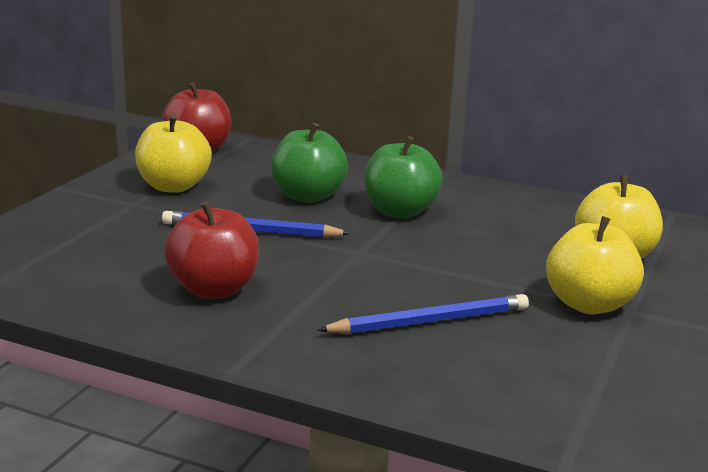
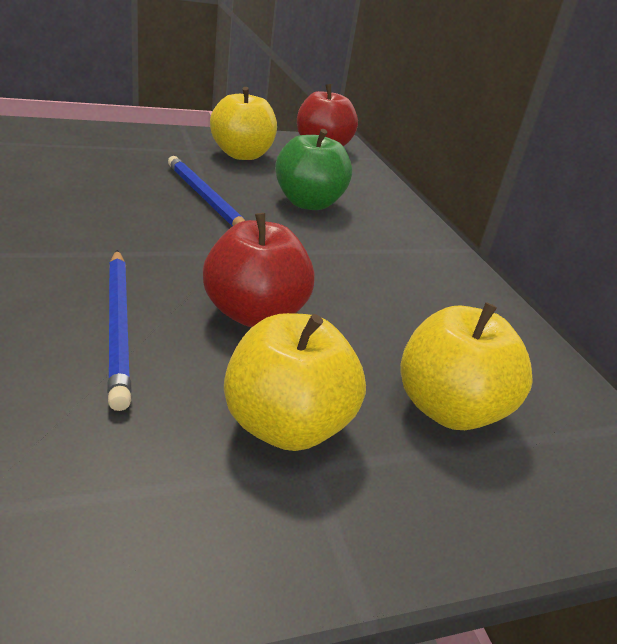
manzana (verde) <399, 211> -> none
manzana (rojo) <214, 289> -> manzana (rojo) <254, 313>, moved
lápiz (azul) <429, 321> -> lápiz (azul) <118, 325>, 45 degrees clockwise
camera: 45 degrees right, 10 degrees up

**WORK TASK:**
Your reply must consist of a number alone: the count of lines in the listing that contain the string "degrees".

**ANSWER FOR THE TASK:**
2